◆ Exercise requirements:
Every entry must be repeated exactly. Exclude all pictures.

[Revision comparison data]
- Opening Delimiter -

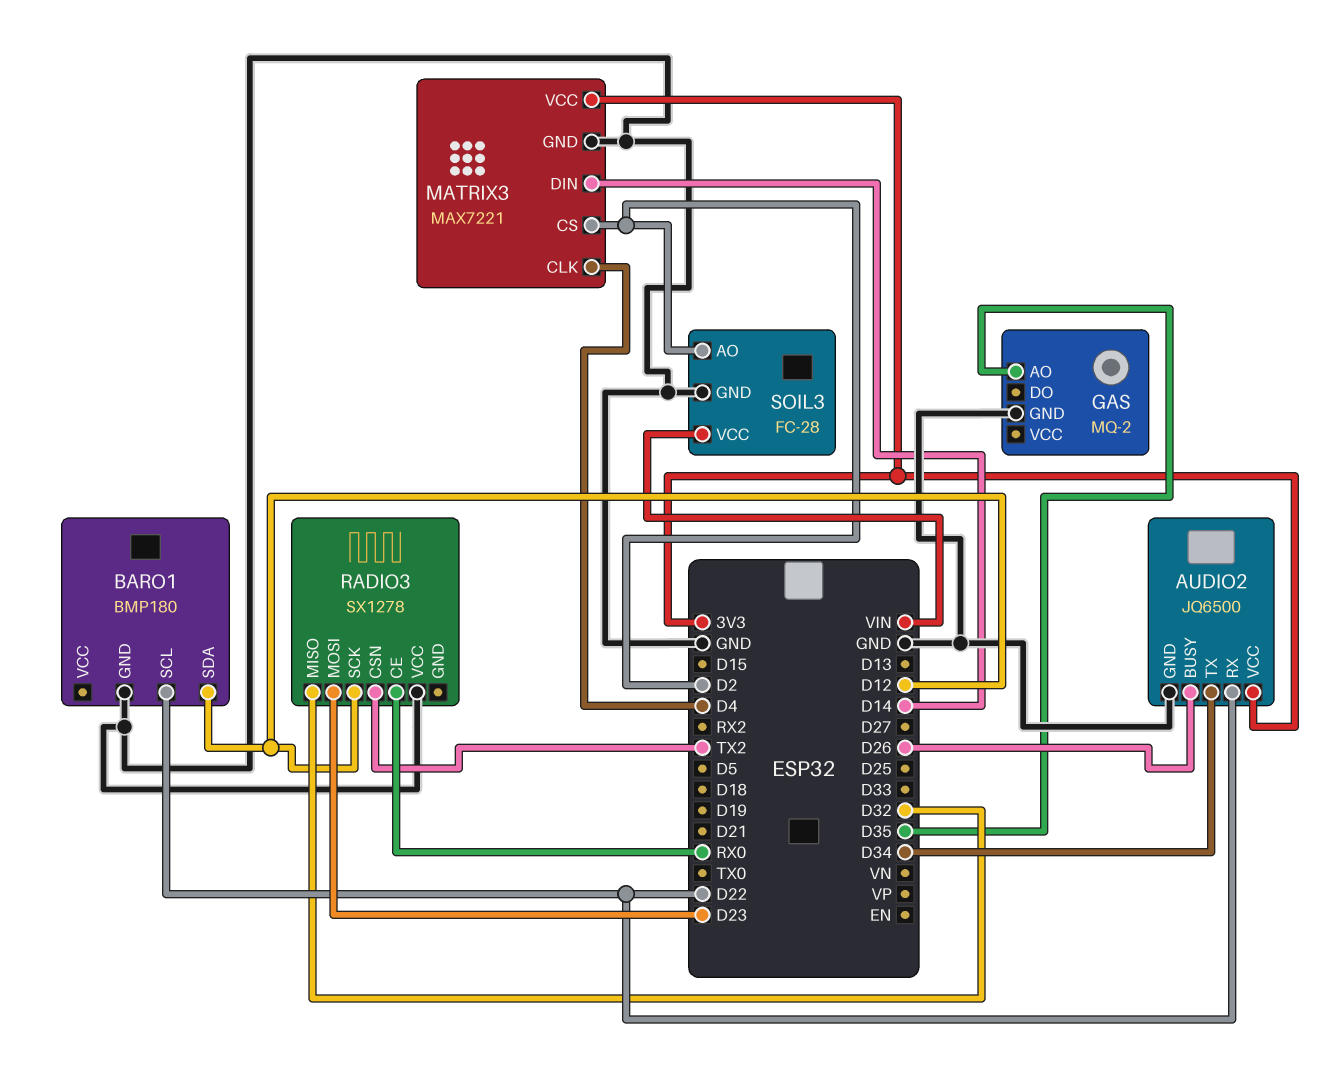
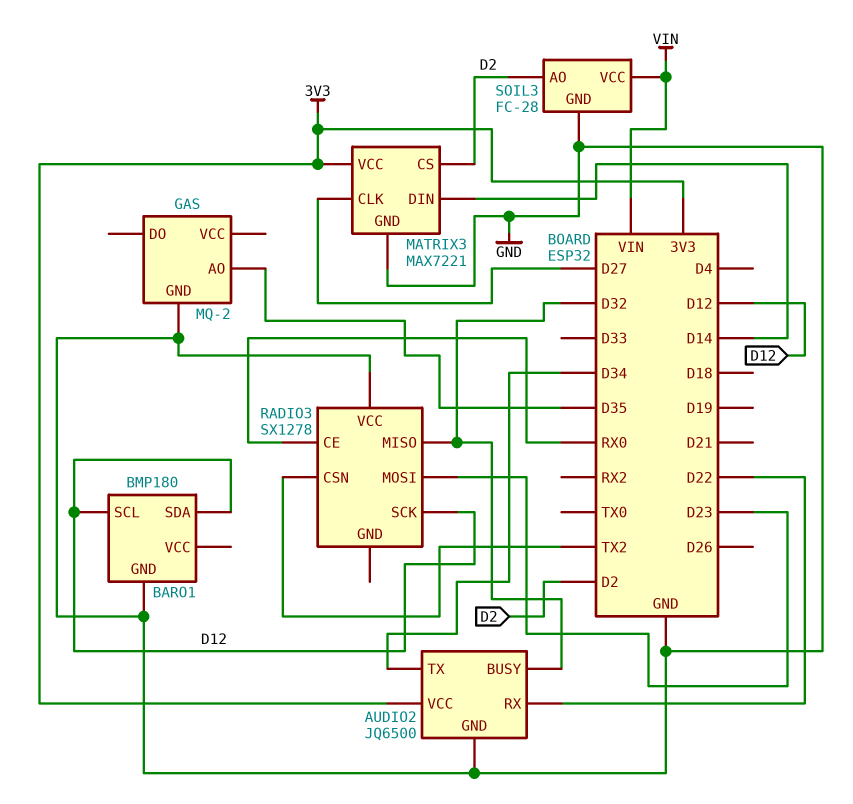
AUDIO2 pin BUSY: D26 -> D32
BARO1 pin SCL: D22 -> D12
MATRIX3 pin CLK: D4 -> D27

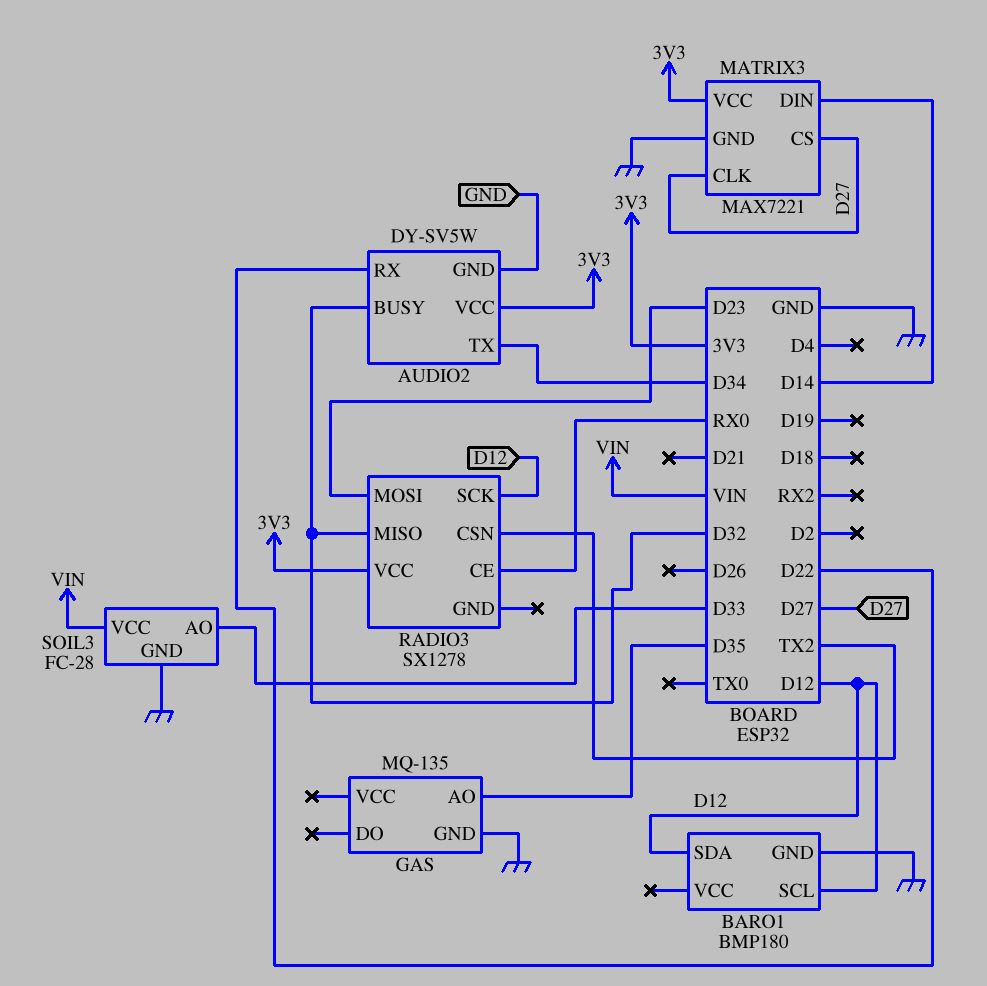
AUDIO2: JQ6500 -> DY-SV5W
GAS: MQ-2 -> MQ-135
MATRIX3 pin CS: D2 -> D27
RADIO3 pin VCC: GND -> 3V3
SOIL3 pin AO: D2 -> D33

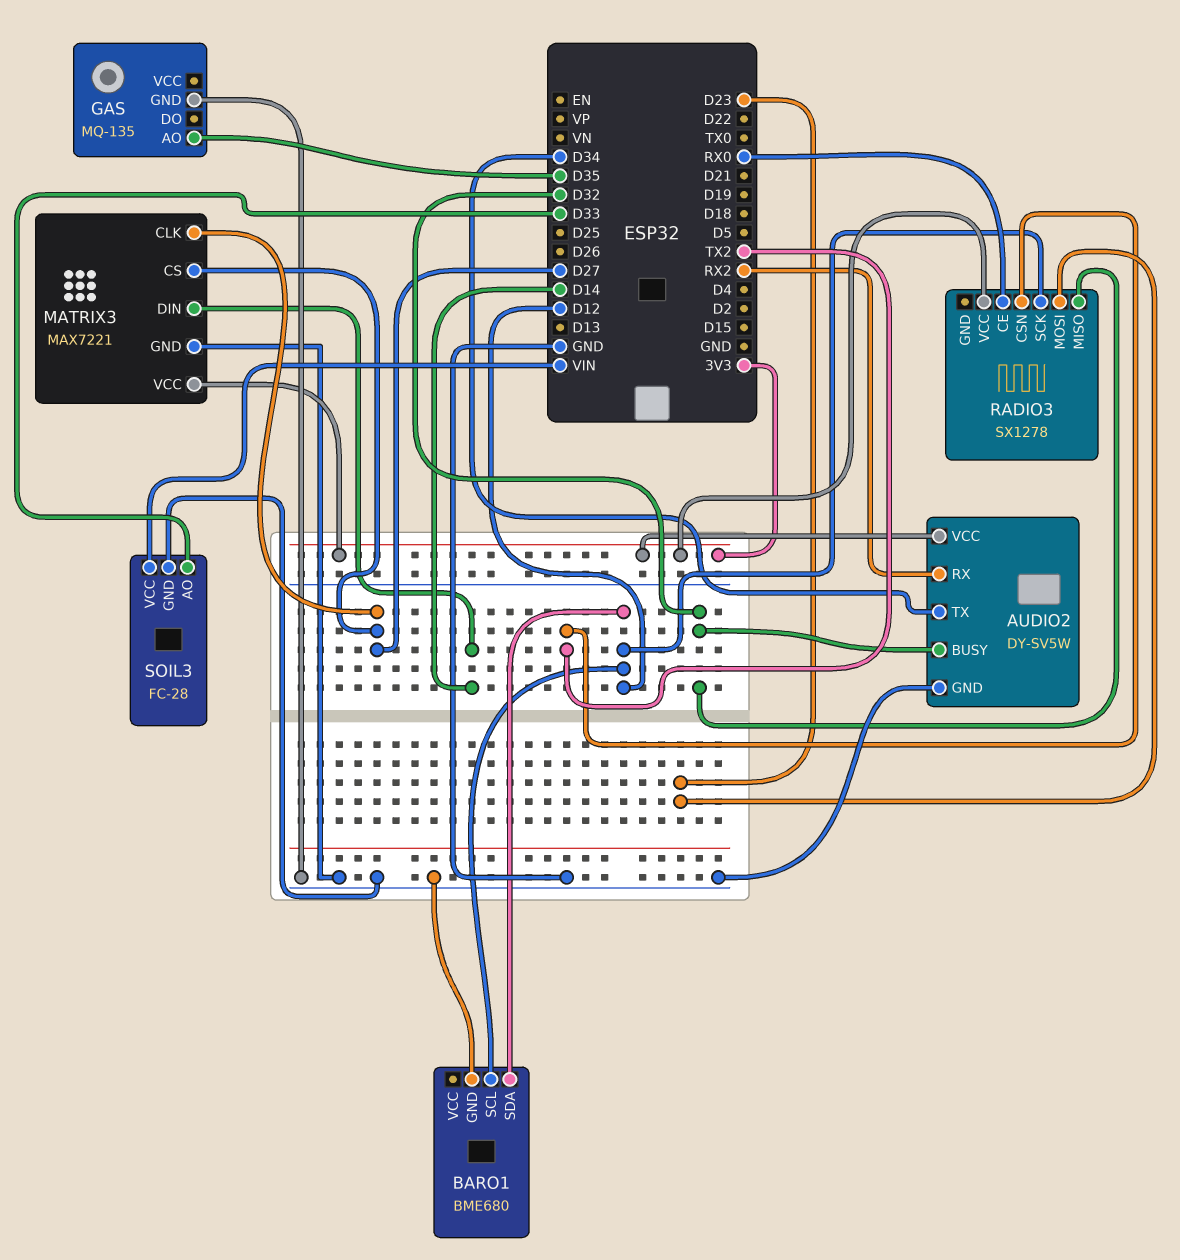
AUDIO2 pin RX: D22 -> RX2
BARO1: BMP180 -> BME680

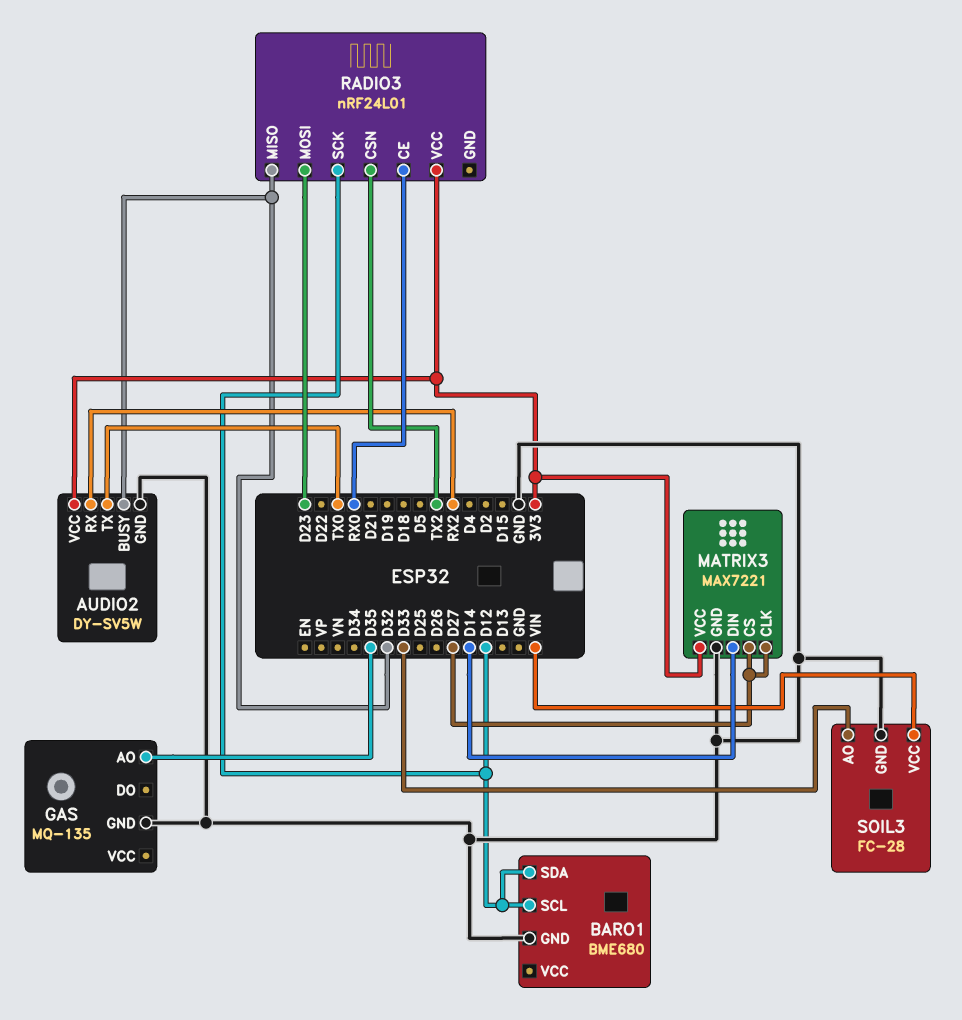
AUDIO2 pin TX: D34 -> TX0
RADIO3: SX1278 -> nRF24L01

- Closing Delimiter -

◆ Reply:
AUDIO2 pin BUSY: D26 -> D32
BARO1 pin SCL: D22 -> D12
MATRIX3 pin CLK: D4 -> D27

AUDIO2: JQ6500 -> DY-SV5W
GAS: MQ-2 -> MQ-135
MATRIX3 pin CS: D2 -> D27
RADIO3 pin VCC: GND -> 3V3
SOIL3 pin AO: D2 -> D33

AUDIO2 pin RX: D22 -> RX2
BARO1: BMP180 -> BME680

AUDIO2 pin TX: D34 -> TX0
RADIO3: SX1278 -> nRF24L01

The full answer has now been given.